◆ WHAT IS NEEDED:
From the line with "Someone swapped the lamp" to the end of the data below, restate each line word for word, both ends included, without the pictures.

◆ Source records:
--- START ---

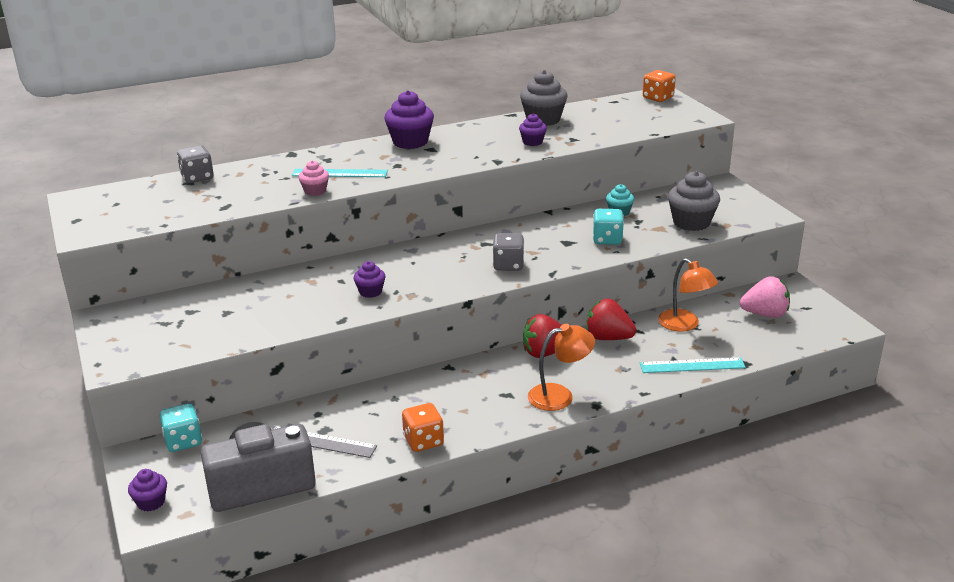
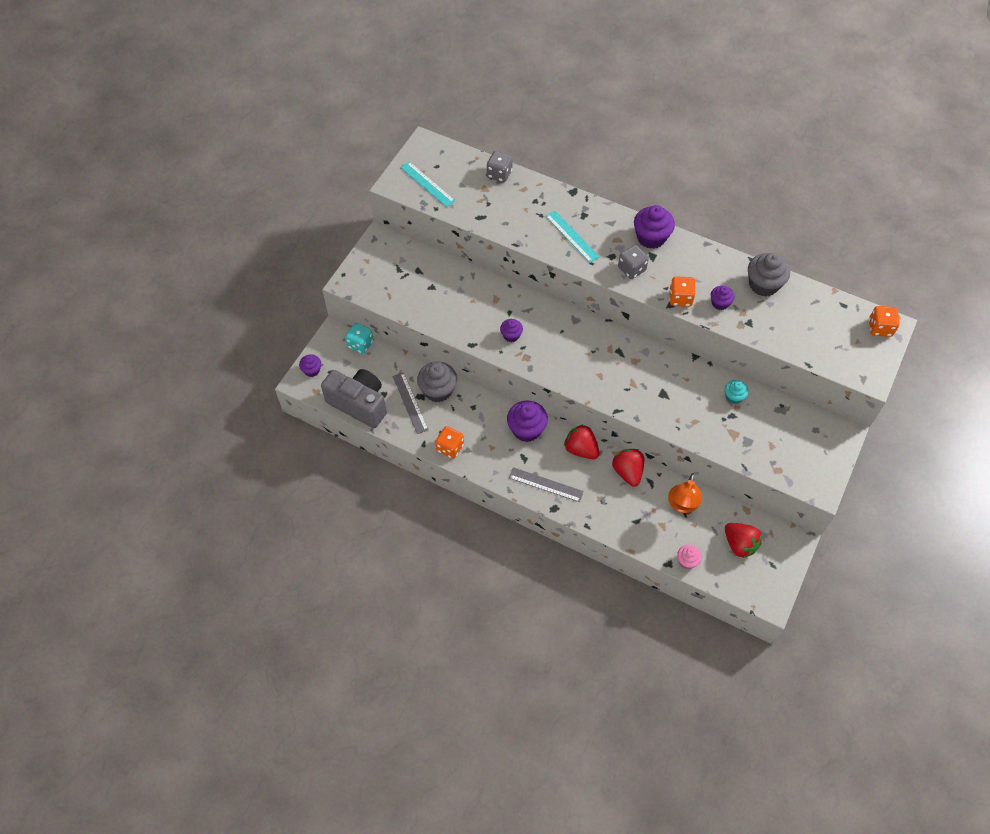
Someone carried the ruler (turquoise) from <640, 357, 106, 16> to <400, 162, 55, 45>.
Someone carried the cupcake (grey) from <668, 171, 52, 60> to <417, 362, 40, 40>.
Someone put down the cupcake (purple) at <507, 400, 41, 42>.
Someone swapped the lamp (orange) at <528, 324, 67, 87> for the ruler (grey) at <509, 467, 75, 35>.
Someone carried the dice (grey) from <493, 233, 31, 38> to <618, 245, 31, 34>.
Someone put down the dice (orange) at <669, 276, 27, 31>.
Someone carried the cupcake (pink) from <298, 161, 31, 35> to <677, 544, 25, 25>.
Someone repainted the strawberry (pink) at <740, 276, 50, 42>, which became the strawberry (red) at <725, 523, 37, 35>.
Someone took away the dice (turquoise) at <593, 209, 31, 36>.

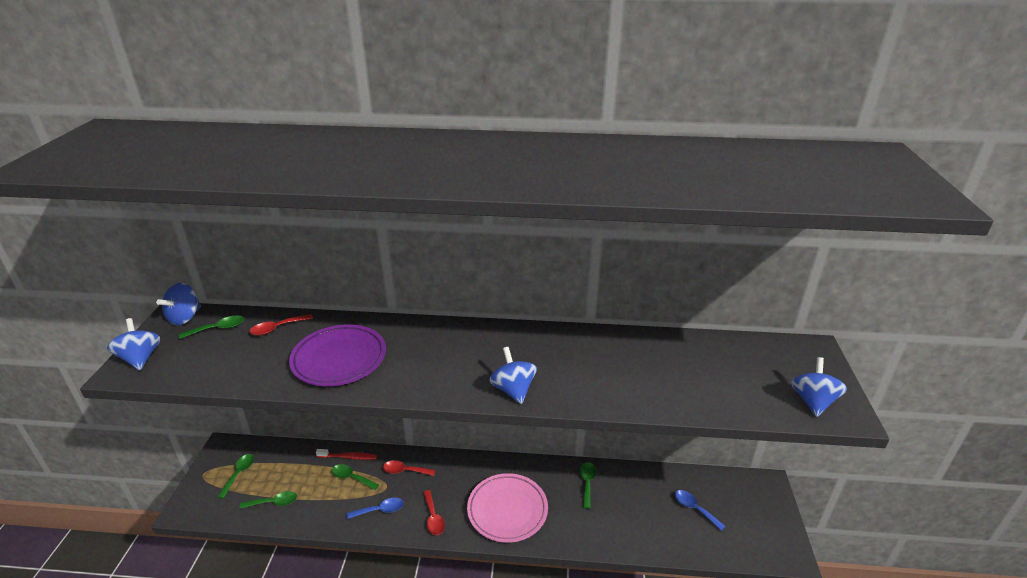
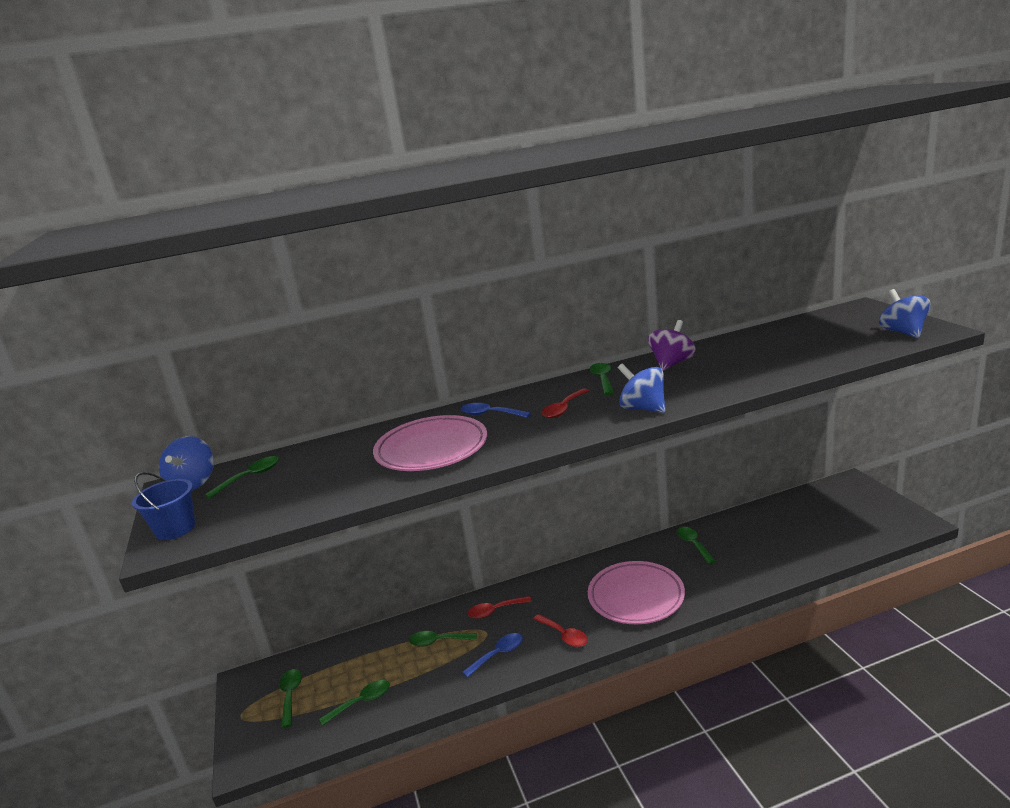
Someone swapped the spinning top (blue) at <107, 318, 53, 52> for the bucket (blue) at <132, 472, 63, 68>.
Someone repainted the plate (purple) at <289, 324, 97, 62>, which became the plate (pink) at <373, 415, 114, 56>.
Someone carried the spoon (blue) from <675, 490, 50, 41> to <461, 403, 70, 15>.
Someone carried the spoon (red) from <249, 314, 64, 22> to <542, 388, 47, 30>.
Someone put down the spoon (green) at <590, 363, 24, 32>.
Someone put down the spinning top (purple) at <648, 320, 48, 51>.
Someone took away the toothbrush (red) at <316, 449, 61, 11>.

--- END ---

◆ ANSWER SPACE:
Someone swapped the lamp (orange) at <528, 324, 67, 87> for the ruler (grey) at <509, 467, 75, 35>.
Someone carried the dice (grey) from <493, 233, 31, 38> to <618, 245, 31, 34>.
Someone put down the dice (orange) at <669, 276, 27, 31>.
Someone carried the cupcake (pink) from <298, 161, 31, 35> to <677, 544, 25, 25>.
Someone repainted the strawberry (pink) at <740, 276, 50, 42>, which became the strawberry (red) at <725, 523, 37, 35>.
Someone took away the dice (turquoise) at <593, 209, 31, 36>.

Someone swapped the spinning top (blue) at <107, 318, 53, 52> for the bucket (blue) at <132, 472, 63, 68>.
Someone repainted the plate (purple) at <289, 324, 97, 62>, which became the plate (pink) at <373, 415, 114, 56>.
Someone carried the spoon (blue) from <675, 490, 50, 41> to <461, 403, 70, 15>.
Someone carried the spoon (red) from <249, 314, 64, 22> to <542, 388, 47, 30>.
Someone put down the spoon (green) at <590, 363, 24, 32>.
Someone put down the spinning top (purple) at <648, 320, 48, 51>.
Someone took away the toothbrush (red) at <316, 449, 61, 11>.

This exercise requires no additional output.